REQUIRED WORK
From the first line to the last, return the data exactly, with no pictures.

Colored object listings

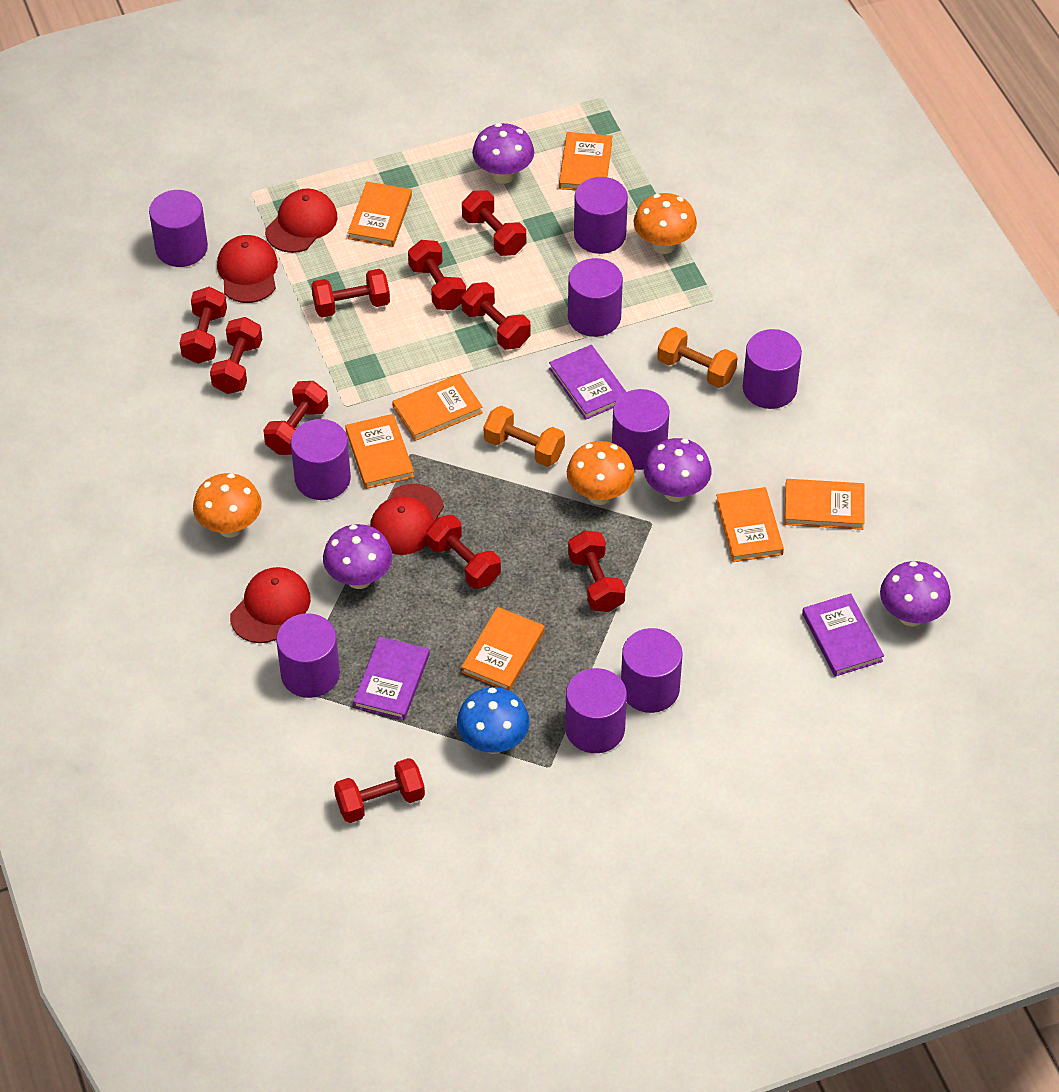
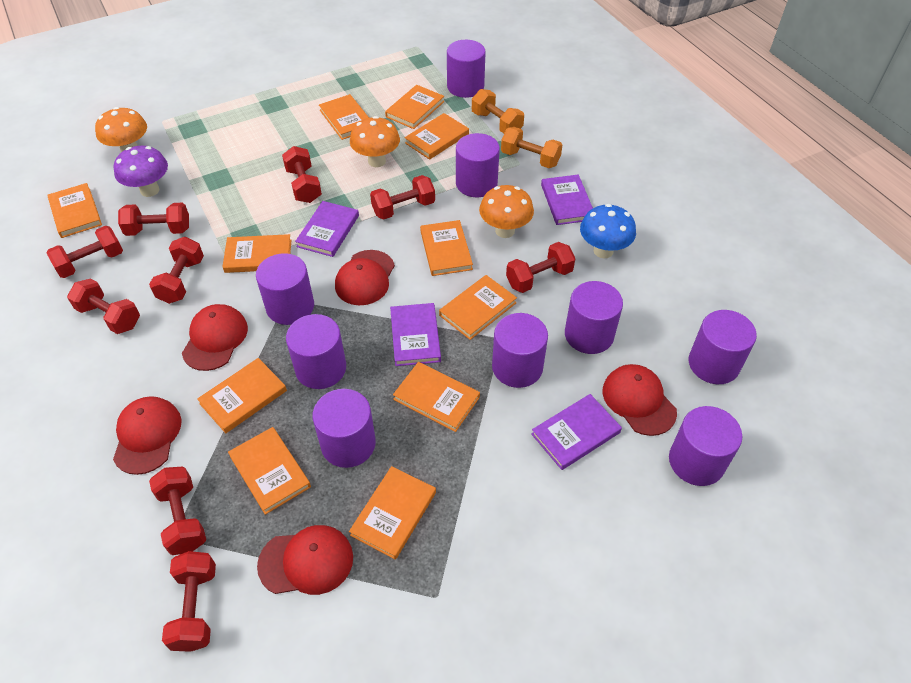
orange book: 7 -> 11
purple book: 3 -> 4
purple mushroom: 4 -> 1
red cap: 4 -> 5
red dumbbell: 10 -> 9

ANSWER SECTION
orange book: 7 -> 11
purple book: 3 -> 4
purple mushroom: 4 -> 1
red cap: 4 -> 5
red dumbbell: 10 -> 9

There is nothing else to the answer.